Saved data entries
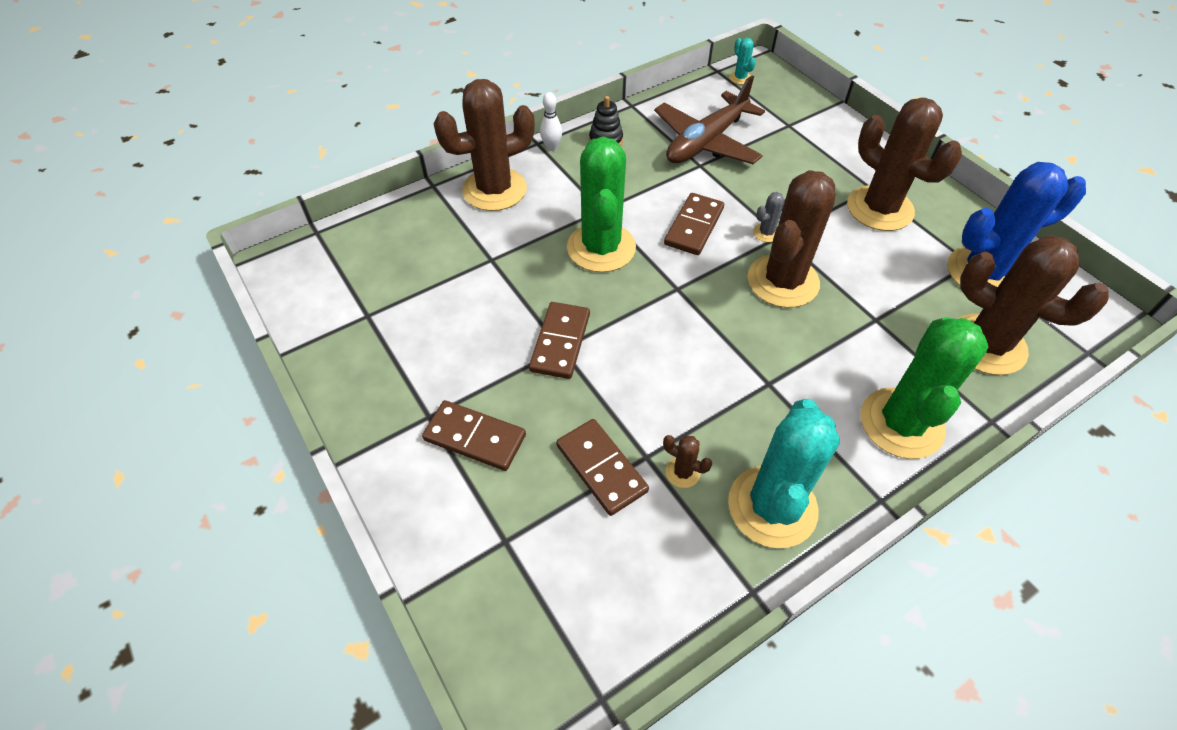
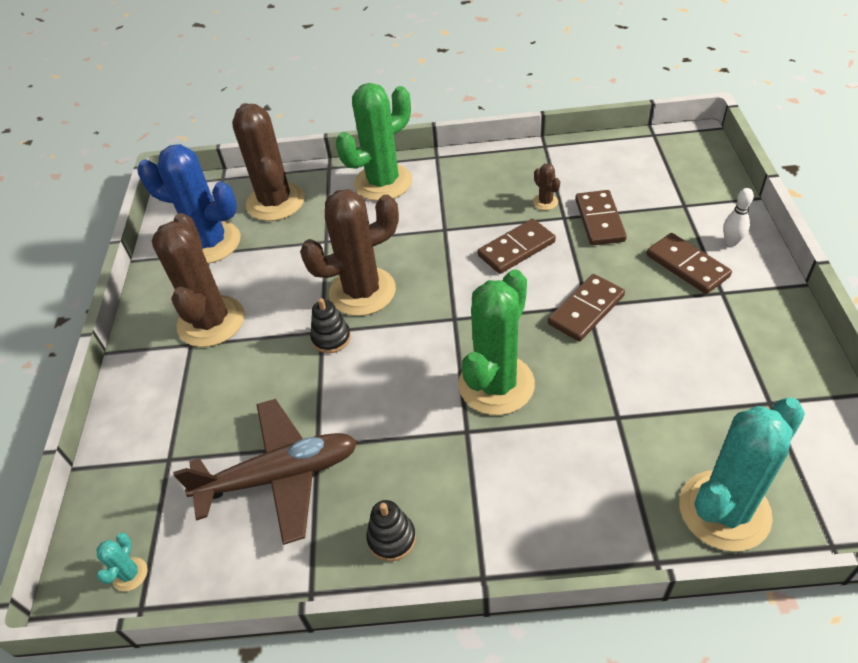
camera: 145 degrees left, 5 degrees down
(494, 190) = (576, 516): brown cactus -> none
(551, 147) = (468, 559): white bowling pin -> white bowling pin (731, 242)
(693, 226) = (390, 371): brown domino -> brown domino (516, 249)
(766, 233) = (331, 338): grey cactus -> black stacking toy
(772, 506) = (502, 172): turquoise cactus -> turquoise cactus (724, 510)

■ About this task
When you transcribe the lines above, keep every word exact but leave the pictures behind.

■ Result for this task
camera: 145 degrees left, 5 degrees down
(494, 190) = (576, 516): brown cactus -> none
(551, 147) = (468, 559): white bowling pin -> white bowling pin (731, 242)
(693, 226) = (390, 371): brown domino -> brown domino (516, 249)
(766, 233) = (331, 338): grey cactus -> black stacking toy
(772, 506) = (502, 172): turquoise cactus -> turquoise cactus (724, 510)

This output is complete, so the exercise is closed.